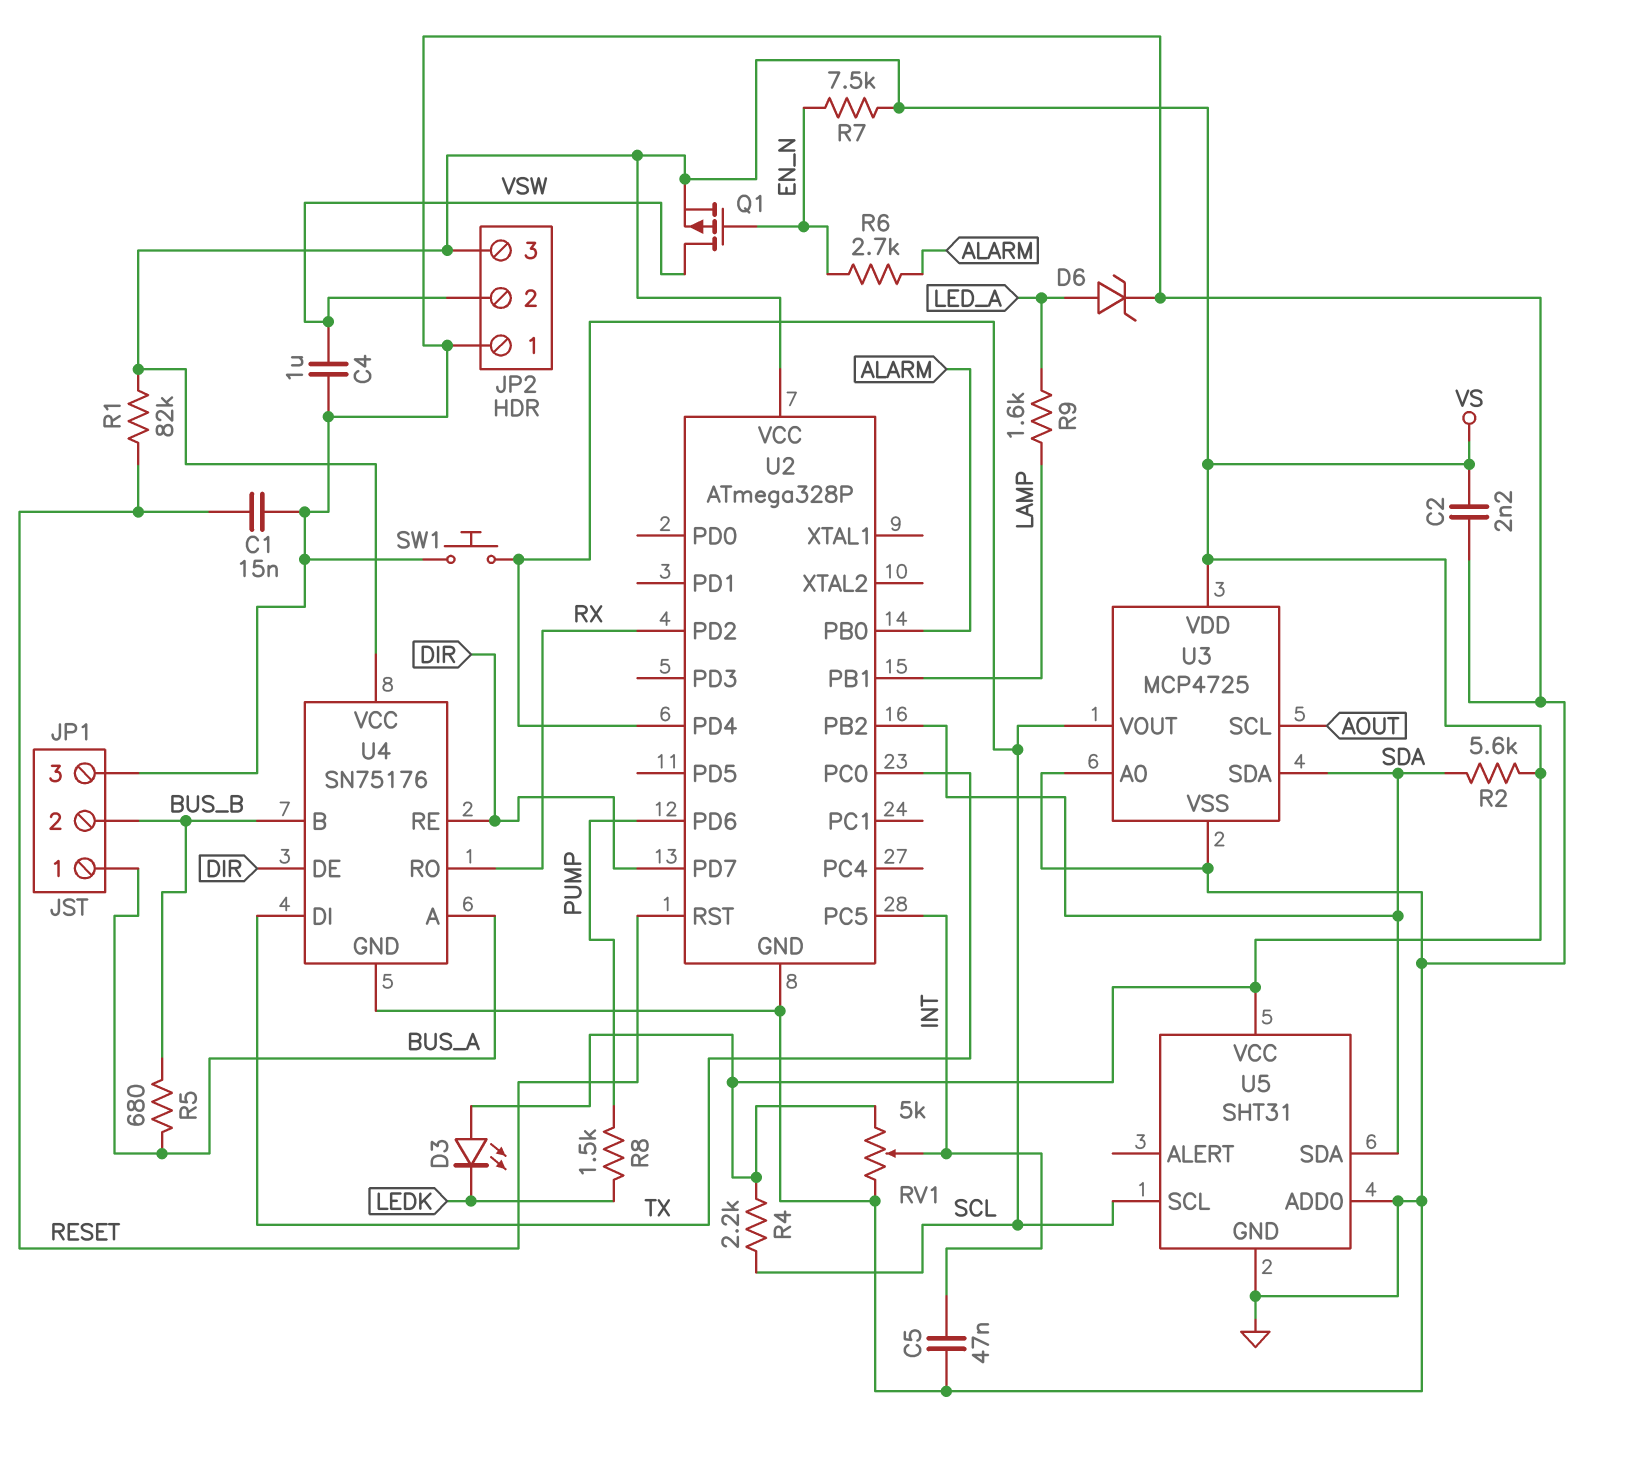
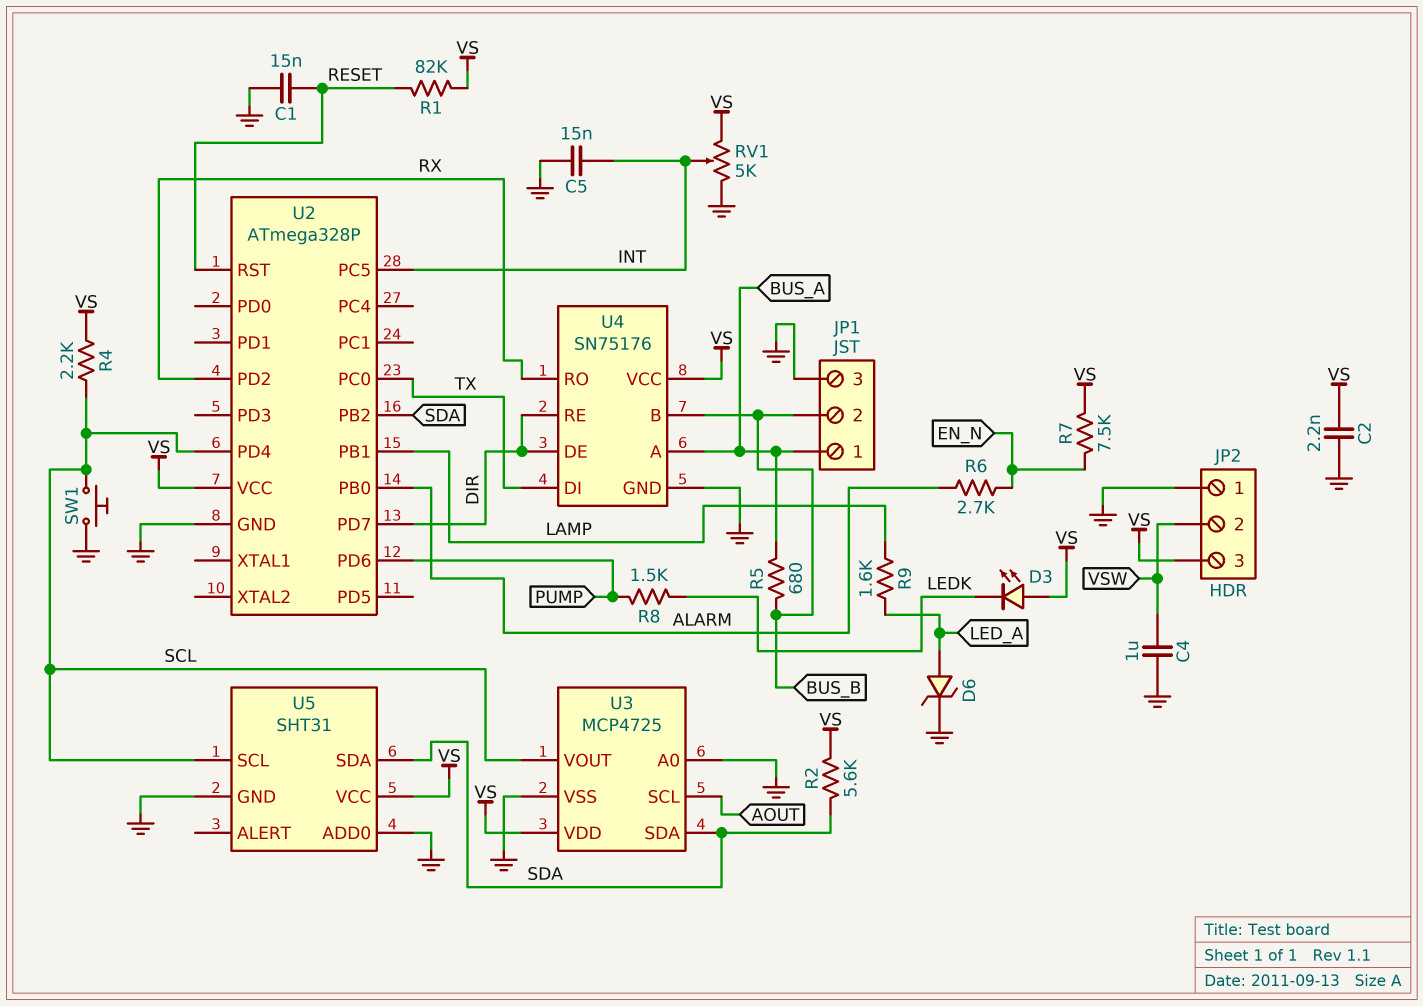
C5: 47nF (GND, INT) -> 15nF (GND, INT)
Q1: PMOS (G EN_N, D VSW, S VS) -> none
● ● ●
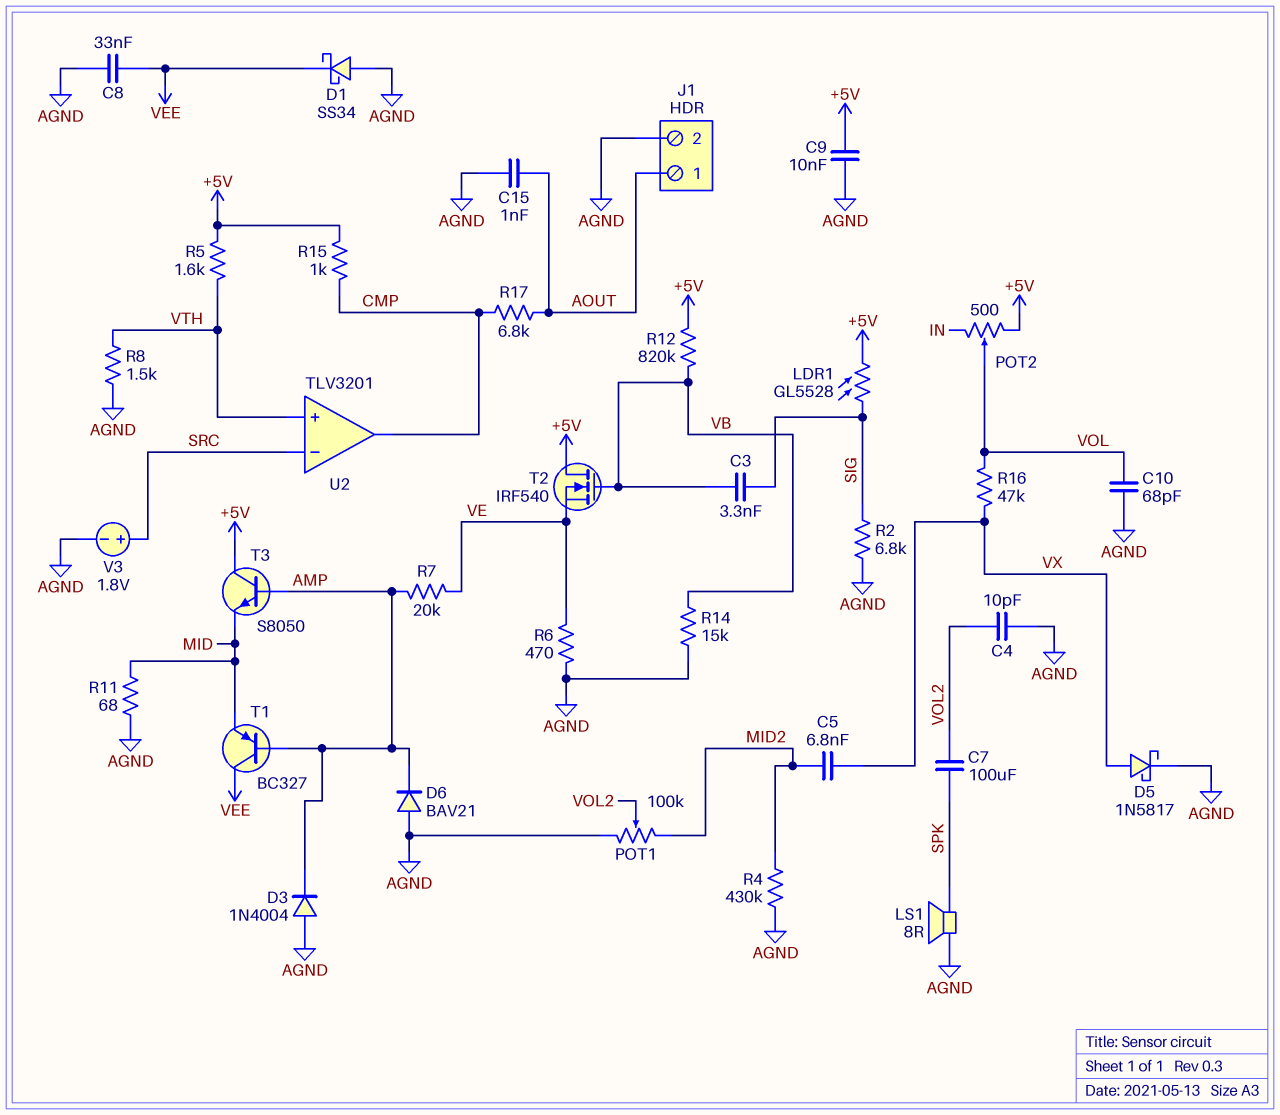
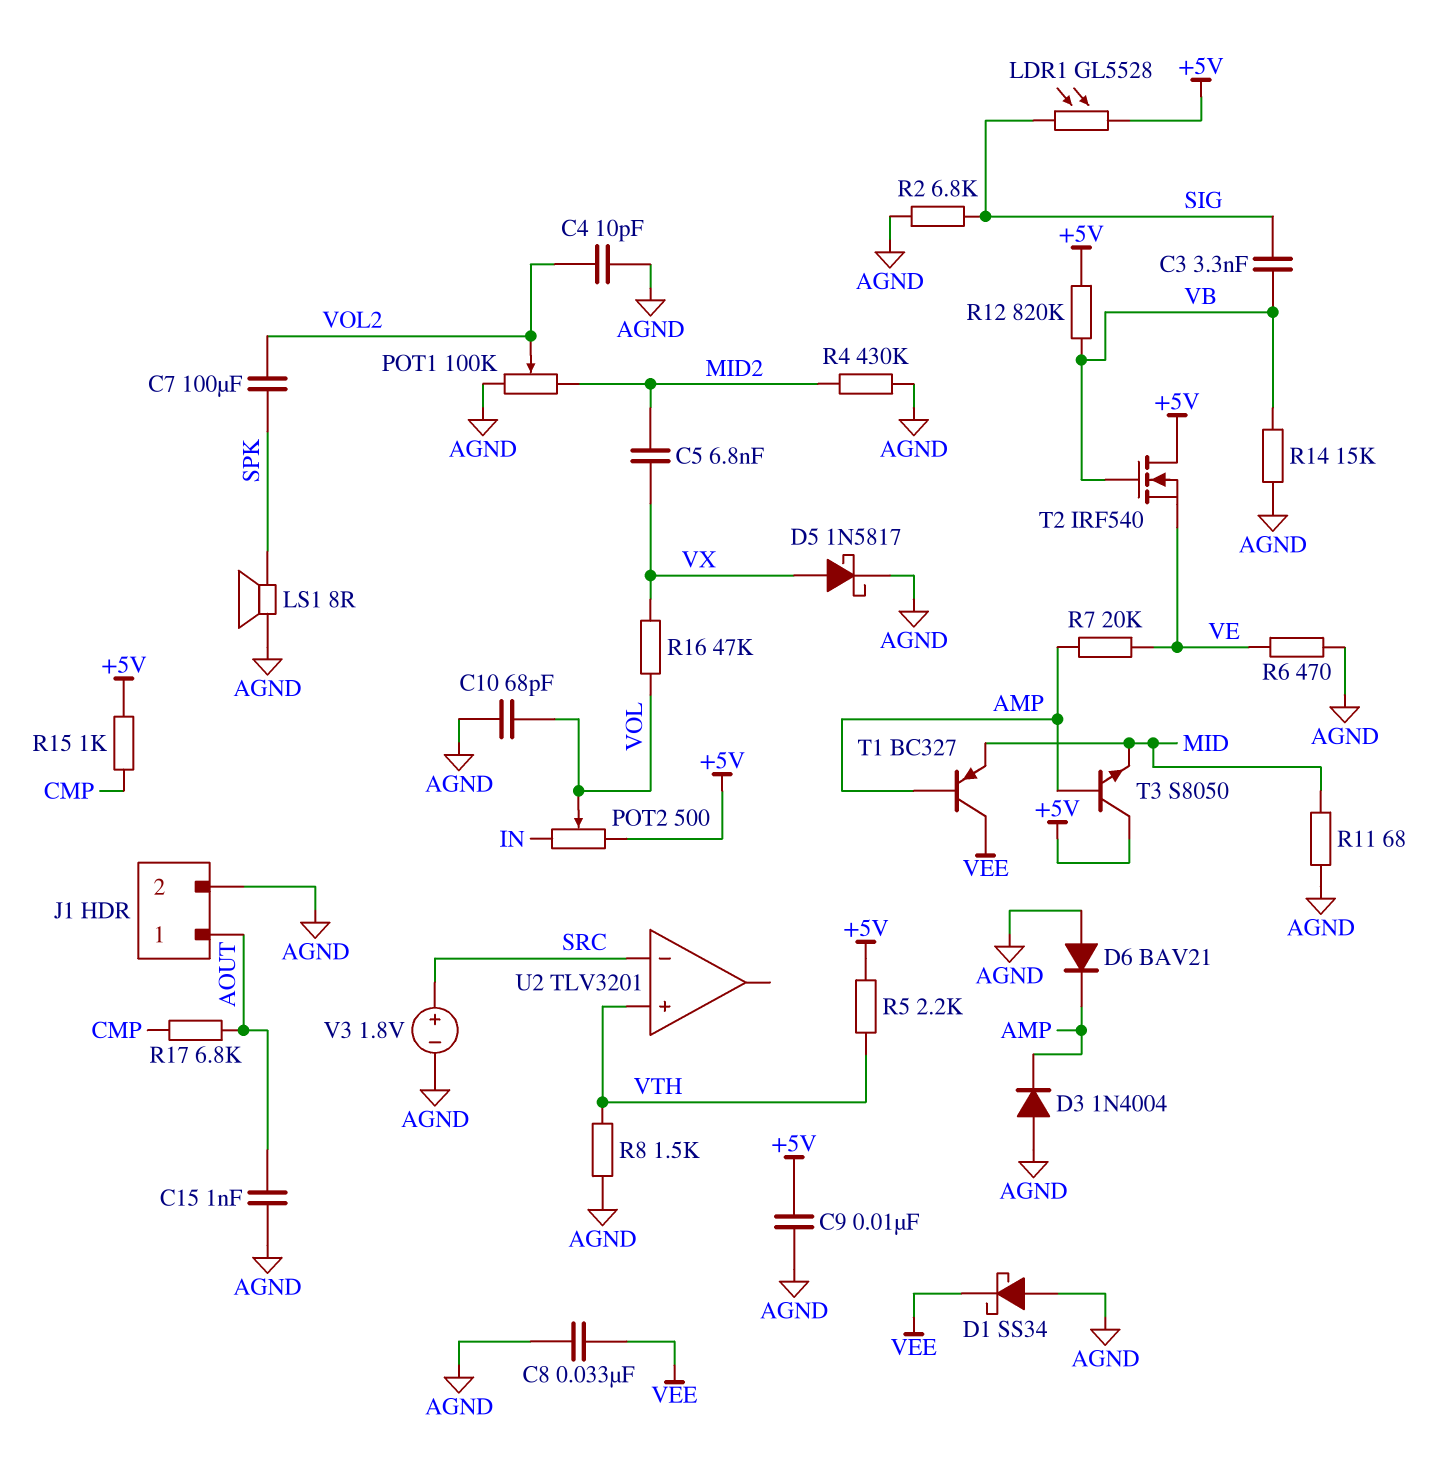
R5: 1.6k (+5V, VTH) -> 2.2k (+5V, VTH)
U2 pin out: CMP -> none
● ● ●
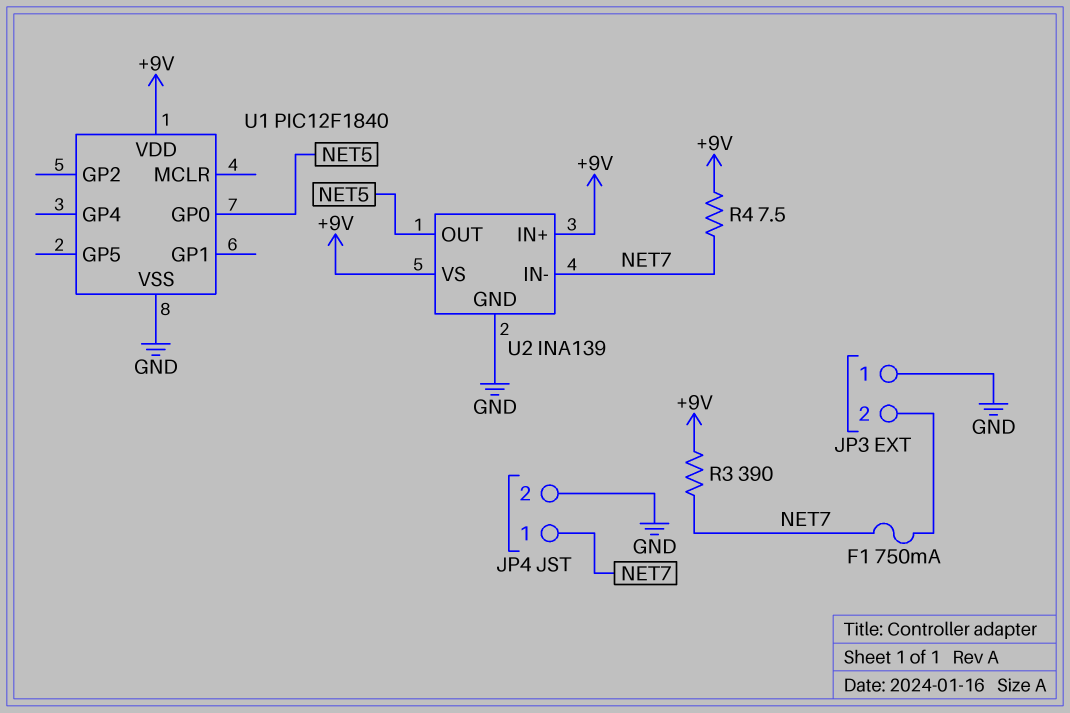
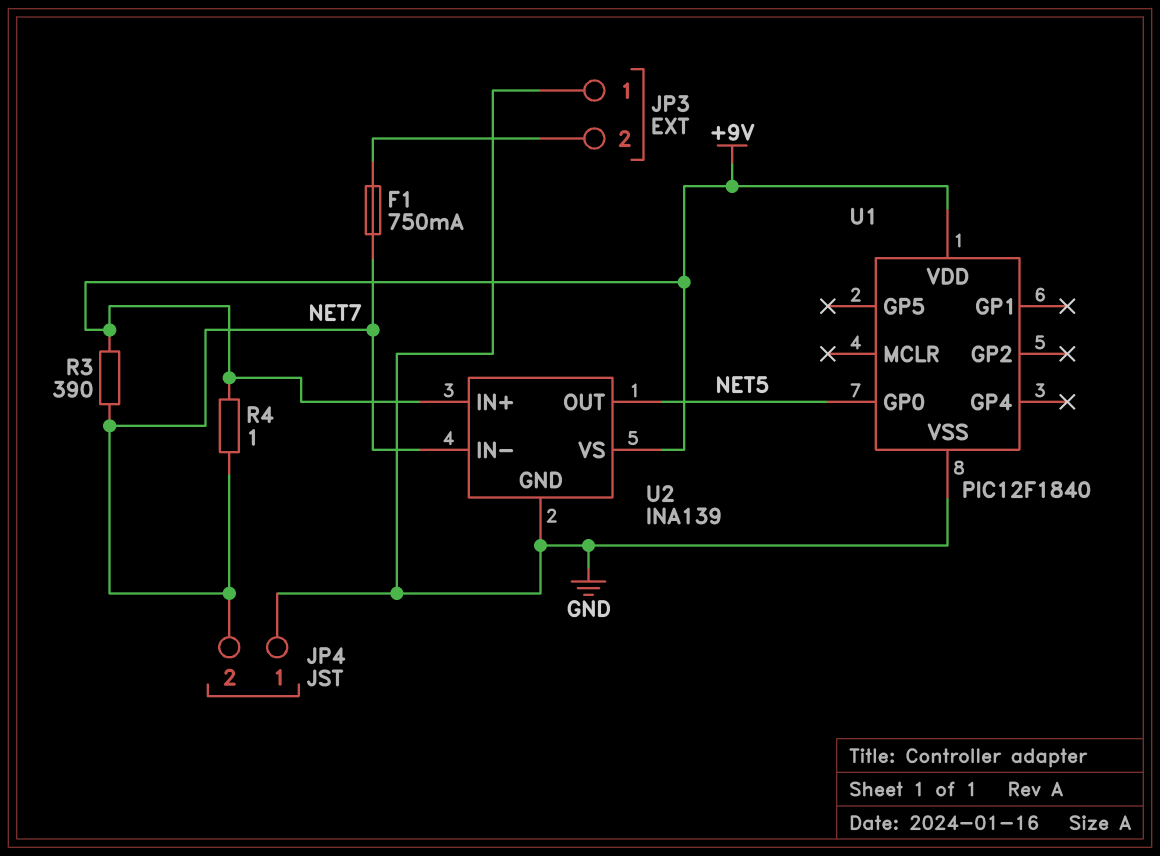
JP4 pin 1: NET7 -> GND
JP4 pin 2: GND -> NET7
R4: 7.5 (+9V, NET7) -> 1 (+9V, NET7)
● ● ●
» **WHAT THIS TASK INVOLVES**: What do the lines above say from the one containing "C5: 47nF (GND, INT) -> 15nF (GND, INT)" down to the one containing "Q1: PMOS (G EN_N, D VSW, S VS) -> none"? Return them exactly, both end lines included, and only them.

» **RESPONSE AREA**:
C5: 47nF (GND, INT) -> 15nF (GND, INT)
Q1: PMOS (G EN_N, D VSW, S VS) -> none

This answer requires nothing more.